Your goal » In the records, take the part that opens with the line containing "44 AD (1033, 118)" and closes with the line containing "91 AD (774, 318)", and write out only those lines again, swapping "Gaius" for "Caius" and leaving everything else unchanged.

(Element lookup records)

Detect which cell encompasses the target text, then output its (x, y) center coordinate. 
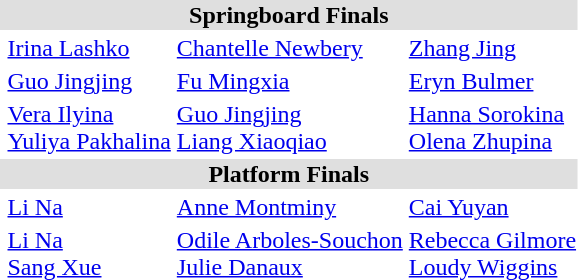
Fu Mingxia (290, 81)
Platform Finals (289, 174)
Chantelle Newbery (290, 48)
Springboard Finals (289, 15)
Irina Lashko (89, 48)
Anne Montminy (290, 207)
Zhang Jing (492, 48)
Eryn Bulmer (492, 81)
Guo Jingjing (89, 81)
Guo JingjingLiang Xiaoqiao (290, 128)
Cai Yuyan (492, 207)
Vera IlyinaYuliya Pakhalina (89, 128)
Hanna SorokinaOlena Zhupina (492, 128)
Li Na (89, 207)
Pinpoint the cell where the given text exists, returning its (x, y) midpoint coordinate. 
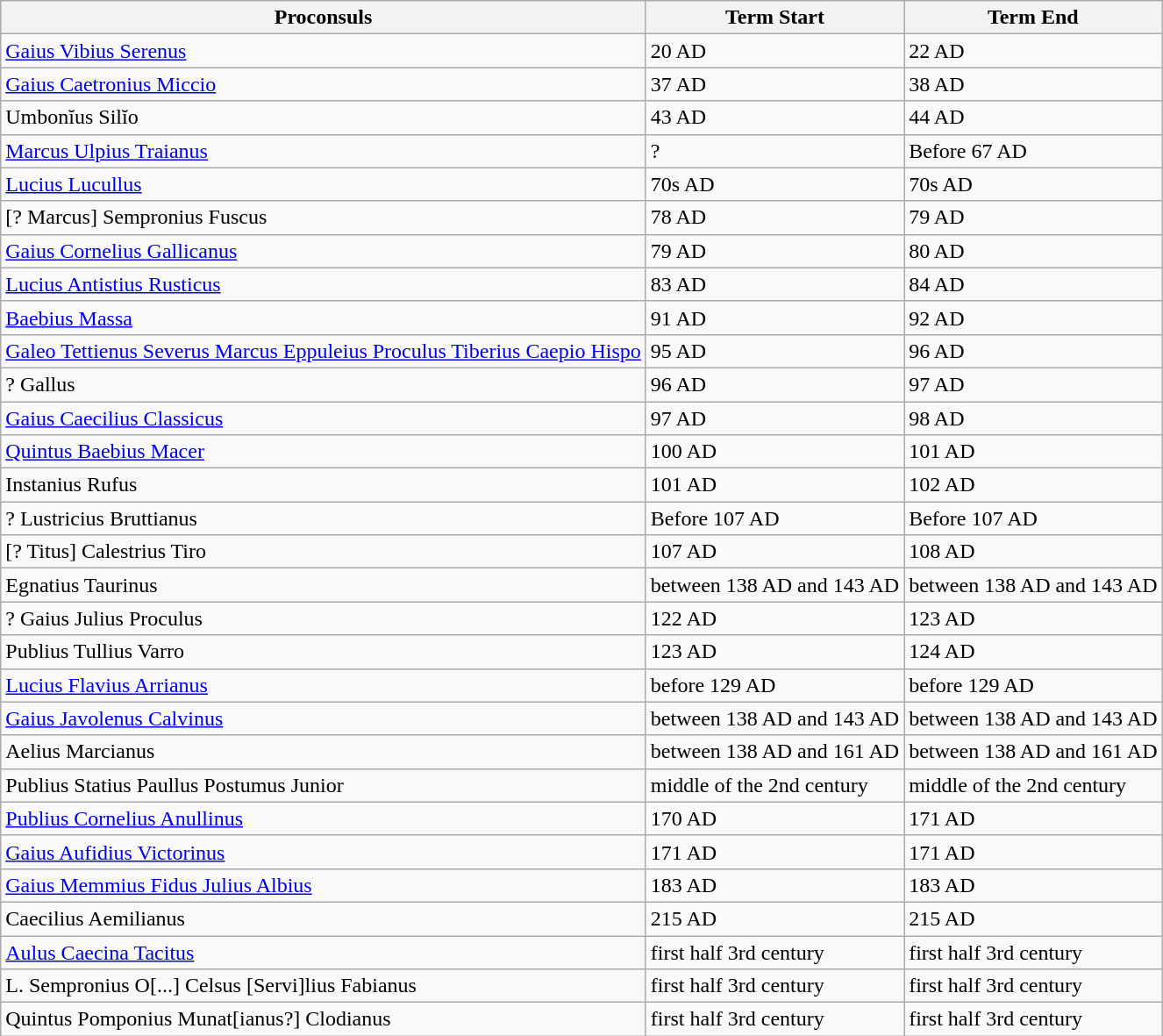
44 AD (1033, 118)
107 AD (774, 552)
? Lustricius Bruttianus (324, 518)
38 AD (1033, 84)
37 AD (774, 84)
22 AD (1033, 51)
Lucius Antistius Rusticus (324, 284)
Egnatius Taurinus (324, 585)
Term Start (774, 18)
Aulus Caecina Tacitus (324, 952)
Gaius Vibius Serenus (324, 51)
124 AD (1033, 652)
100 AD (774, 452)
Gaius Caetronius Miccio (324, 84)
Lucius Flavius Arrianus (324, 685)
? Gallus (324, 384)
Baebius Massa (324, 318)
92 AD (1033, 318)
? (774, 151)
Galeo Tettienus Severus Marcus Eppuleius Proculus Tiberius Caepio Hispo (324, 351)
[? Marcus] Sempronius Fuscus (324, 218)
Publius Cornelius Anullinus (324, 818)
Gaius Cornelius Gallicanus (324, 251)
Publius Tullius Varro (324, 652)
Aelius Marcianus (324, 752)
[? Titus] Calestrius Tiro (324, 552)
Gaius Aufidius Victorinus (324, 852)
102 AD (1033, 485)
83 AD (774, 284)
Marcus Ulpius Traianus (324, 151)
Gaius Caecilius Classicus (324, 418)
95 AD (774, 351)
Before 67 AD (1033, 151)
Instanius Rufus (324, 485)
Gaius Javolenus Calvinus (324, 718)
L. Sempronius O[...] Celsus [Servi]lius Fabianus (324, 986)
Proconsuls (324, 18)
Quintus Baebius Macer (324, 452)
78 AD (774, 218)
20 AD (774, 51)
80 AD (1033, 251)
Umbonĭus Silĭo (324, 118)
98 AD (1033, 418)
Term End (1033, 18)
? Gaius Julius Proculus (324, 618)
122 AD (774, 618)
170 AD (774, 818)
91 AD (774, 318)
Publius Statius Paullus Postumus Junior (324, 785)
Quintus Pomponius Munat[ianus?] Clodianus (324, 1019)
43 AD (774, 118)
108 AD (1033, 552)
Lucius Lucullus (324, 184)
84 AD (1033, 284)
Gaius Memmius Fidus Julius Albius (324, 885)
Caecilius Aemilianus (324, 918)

Written response »
44 AD (1033, 118)
107 AD (774, 552)
? Lustricius Bruttianus (324, 518)
38 AD (1033, 84)
37 AD (774, 84)
22 AD (1033, 51)
Lucius Antistius Rusticus (324, 284)
Egnatius Taurinus (324, 585)
Term Start (774, 18)
Aulus Caecina Tacitus (324, 952)
Caius Vibius Serenus (324, 51)
124 AD (1033, 652)
100 AD (774, 452)
Caius Caetronius Miccio (324, 84)
Lucius Flavius Arrianus (324, 685)
? Gallus (324, 384)
Baebius Massa (324, 318)
92 AD (1033, 318)
? (774, 151)
Galeo Tettienus Severus Marcus Eppuleius Proculus Tiberius Caepio Hispo (324, 351)
[? Marcus] Sempronius Fuscus (324, 218)
Publius Cornelius Anullinus (324, 818)
Caius Cornelius Gallicanus (324, 251)
Publius Tullius Varro (324, 652)
Aelius Marcianus (324, 752)
[? Titus] Calestrius Tiro (324, 552)
Caius Aufidius Victorinus (324, 852)
102 AD (1033, 485)
83 AD (774, 284)
Marcus Ulpius Traianus (324, 151)
Caius Caecilius Classicus (324, 418)
95 AD (774, 351)
Before 67 AD (1033, 151)
Instanius Rufus (324, 485)
Caius Javolenus Calvinus (324, 718)
L. Sempronius O[...] Celsus [Servi]lius Fabianus (324, 986)
Proconsuls (324, 18)
Quintus Baebius Macer (324, 452)
78 AD (774, 218)
20 AD (774, 51)
80 AD (1033, 251)
Umbonĭus Silĭo (324, 118)
98 AD (1033, 418)
Term End (1033, 18)
? Caius Julius Proculus (324, 618)
122 AD (774, 618)
170 AD (774, 818)
91 AD (774, 318)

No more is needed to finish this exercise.